(Record set Opens)
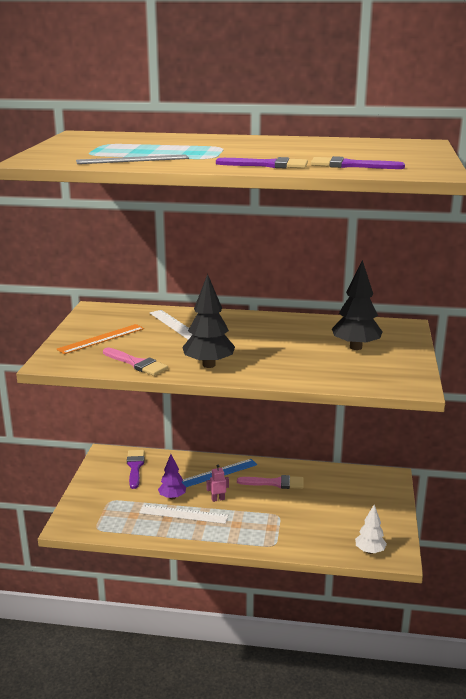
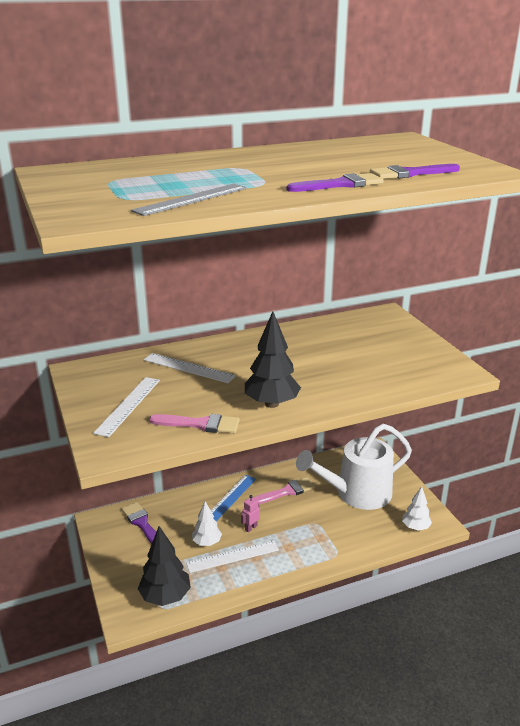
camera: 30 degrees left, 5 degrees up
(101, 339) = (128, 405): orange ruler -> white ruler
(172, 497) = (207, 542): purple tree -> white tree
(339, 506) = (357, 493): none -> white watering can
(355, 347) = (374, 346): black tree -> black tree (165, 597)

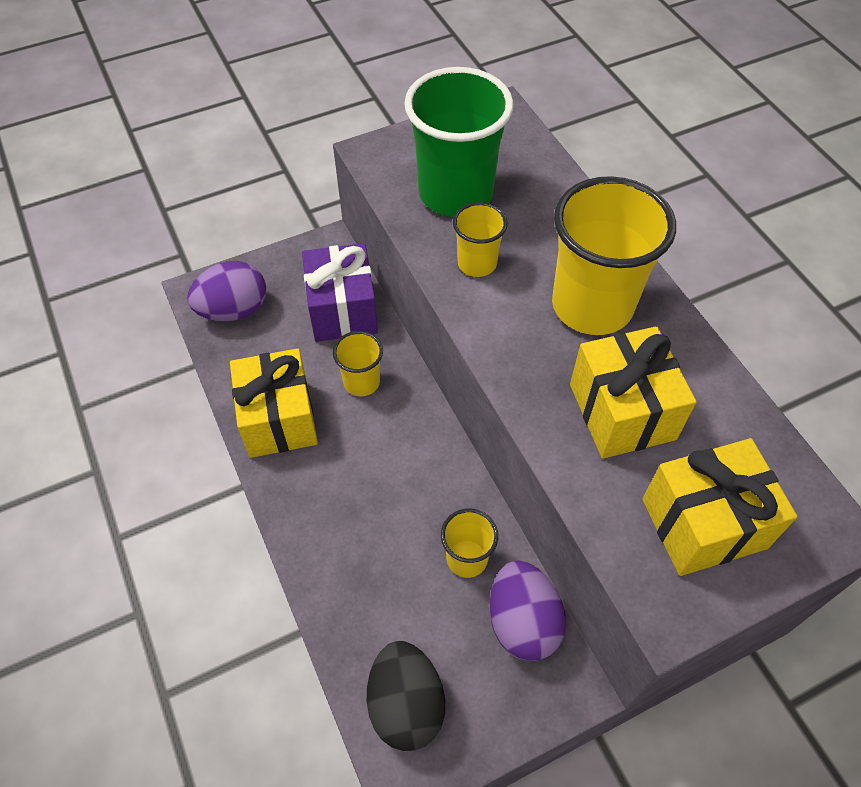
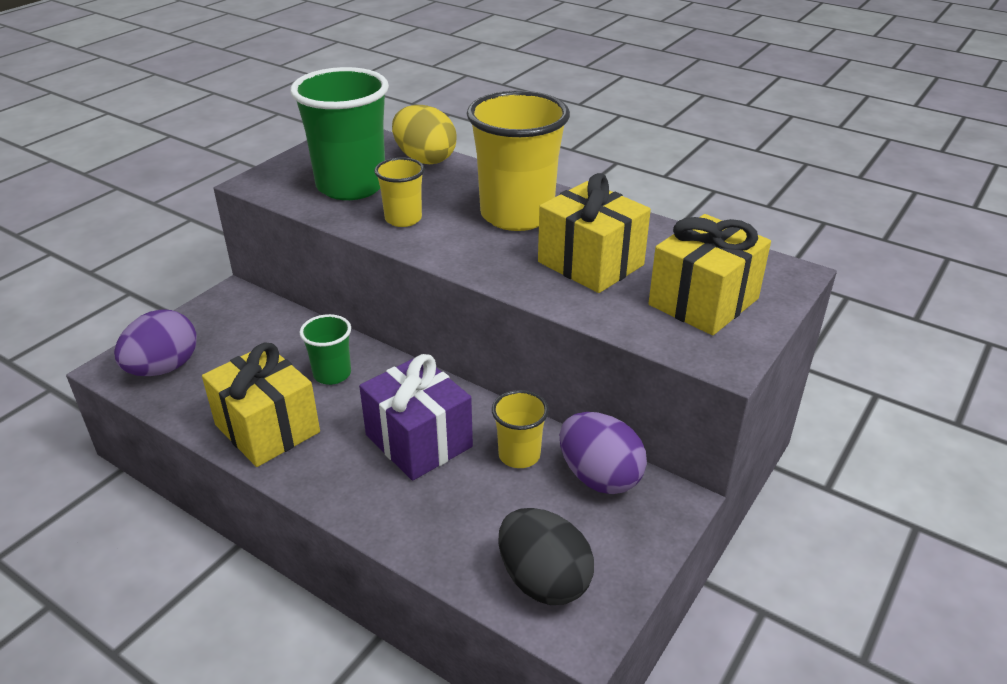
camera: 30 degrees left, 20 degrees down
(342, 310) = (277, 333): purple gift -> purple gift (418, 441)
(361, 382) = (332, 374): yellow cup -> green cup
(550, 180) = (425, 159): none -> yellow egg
(Record set Closes)
» **Description of the task**:
Your task is to show every line of the listing above containing "purple".

» **Response for this exercise**:
(172, 497) = (207, 542): purple tree -> white tree
(342, 310) = (277, 333): purple gift -> purple gift (418, 441)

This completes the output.